>> BEGIN

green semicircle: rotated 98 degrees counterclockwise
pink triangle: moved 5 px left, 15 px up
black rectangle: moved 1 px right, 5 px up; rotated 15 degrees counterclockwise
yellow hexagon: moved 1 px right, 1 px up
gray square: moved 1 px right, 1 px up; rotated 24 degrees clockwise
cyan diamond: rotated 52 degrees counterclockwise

>> END

Output every line of the listing above as a numbered list, omitting any blank lines.

1. green semicircle: rotated 98 degrees counterclockwise
2. pink triangle: moved 5 px left, 15 px up
3. black rectangle: moved 1 px right, 5 px up; rotated 15 degrees counterclockwise
4. yellow hexagon: moved 1 px right, 1 px up
5. gray square: moved 1 px right, 1 px up; rotated 24 degrees clockwise
6. cyan diamond: rotated 52 degrees counterclockwise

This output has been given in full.